Print the lines below from the line with "white line: (131, 81) -> (152, 66), moved" to the line with "brown L-shape: (57, 35) -> (72, 82), moved" exactly, keeping both ends, and print no pictures.

[Colored shape tracking data]

*** Begin section ***

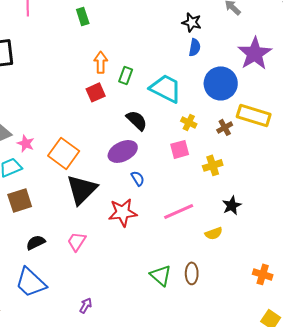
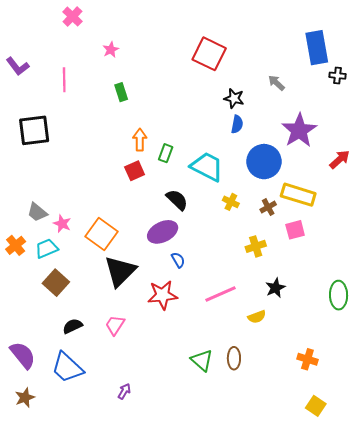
pink square: (180, 149) -> (295, 230), moved
brown square: (20, 200) -> (56, 283), turned -30

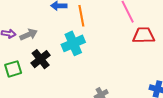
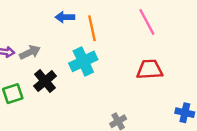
red trapezoid: (144, 35) -> (150, 69), moved

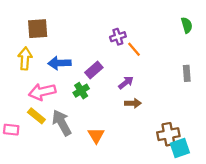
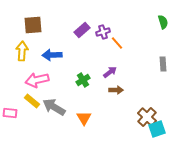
purple rectangle: (94, 70) -> (82, 30), moved
green cross: (81, 91) -> (83, 80), moved
gray arrow: (62, 123) -> (54, 107), turned -30
brown cross: (168, 134) -> (147, 117), turned -36

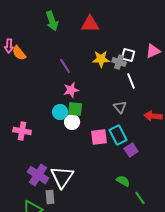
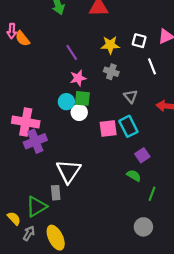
gray cross: (119, 62) -> (111, 72), moved
white line: (131, 81) -> (152, 66), moved
pink cross: (22, 131) -> (26, 122), size x1.4
purple square: (131, 150) -> (142, 155), moved
purple cross: (38, 175) -> (35, 141), moved, turned 35
green line: (140, 198) -> (152, 194), turned 56

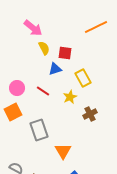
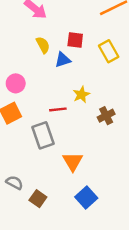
yellow semicircle: (44, 48) -> (43, 45), moved
yellow rectangle: (83, 78) -> (109, 51), moved
red line: (43, 91) -> (58, 109), moved, turned -40

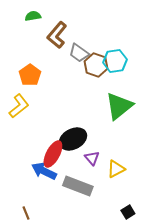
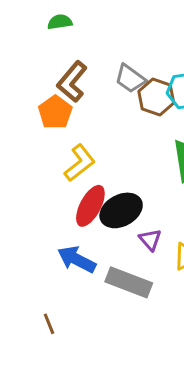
brown L-shape: (57, 35) -> (72, 82), moved
yellow L-shape: (19, 106) -> (80, 163), moved
red ellipse: (53, 154) -> (90, 206), moved

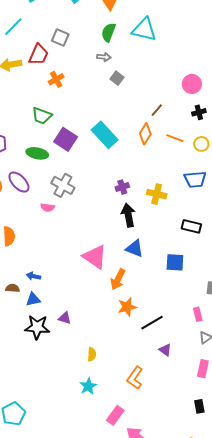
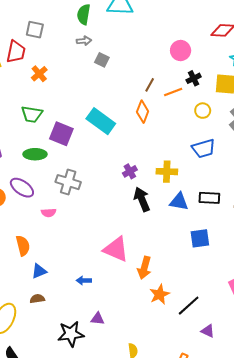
orange line: (175, 138) -> (173, 92), moved, turned -30
pink semicircle: (48, 207) -> (49, 213), moved
blue triangle: (135, 248) -> (179, 202), moved
blue arrow: (33, 276) -> (84, 280), moved
blue triangle: (33, 299) -> (39, 271), moved

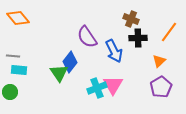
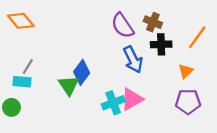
purple semicircle: (87, 37) -> (123, 26), moved
gray line: (13, 56) -> (28, 66), moved, turned -64
pink triangle: (113, 85) -> (132, 99), turned 30
purple pentagon: (161, 87) -> (188, 102), turned 30

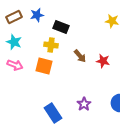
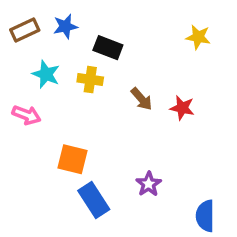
cyan star: (14, 42) -> (46, 74), moved
orange square: (44, 66) -> (72, 159), moved
blue semicircle: (116, 103) -> (205, 216), moved

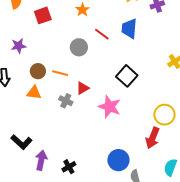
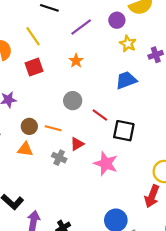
blue trapezoid: (129, 29) -> (126, 80), turned 65
red line: (102, 34) -> (100, 115), moved
black square: (127, 76) -> (124, 131), turned -30

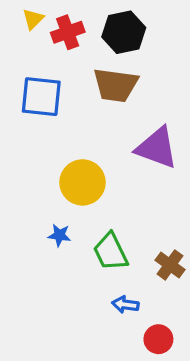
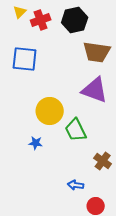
brown trapezoid: (116, 85) -> (97, 52), moved
green trapezoid: (111, 252) -> (76, 130), moved

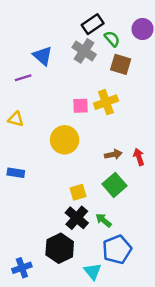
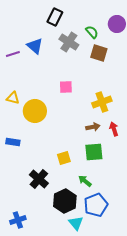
black rectangle: (93, 24) -> (55, 17), moved, turned -30
purple line: (23, 78) -> (13, 54), moved
yellow cross: (106, 102) -> (102, 102), moved
yellow circle: (65, 140) -> (35, 111), moved
green square: (115, 185) -> (94, 152), turned 36
black cross: (77, 218) -> (39, 179), moved
black hexagon: (60, 248) -> (65, 201), moved

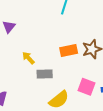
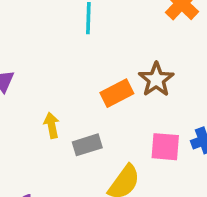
yellow arrow: (28, 58) -> (52, 125), turned 48

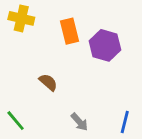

*** End section ***

Written response:
white line: (131, 81) -> (152, 66), moved
pink cross: (22, 131) -> (26, 122), size x1.4
purple square: (131, 150) -> (142, 155), moved
purple cross: (38, 175) -> (35, 141), moved, turned 35
green line: (140, 198) -> (152, 194), turned 56

yellow semicircle: (44, 48) -> (43, 45), moved
yellow rectangle: (83, 78) -> (109, 51), moved
red line: (43, 91) -> (58, 109), moved, turned -40

brown L-shape: (57, 35) -> (72, 82), moved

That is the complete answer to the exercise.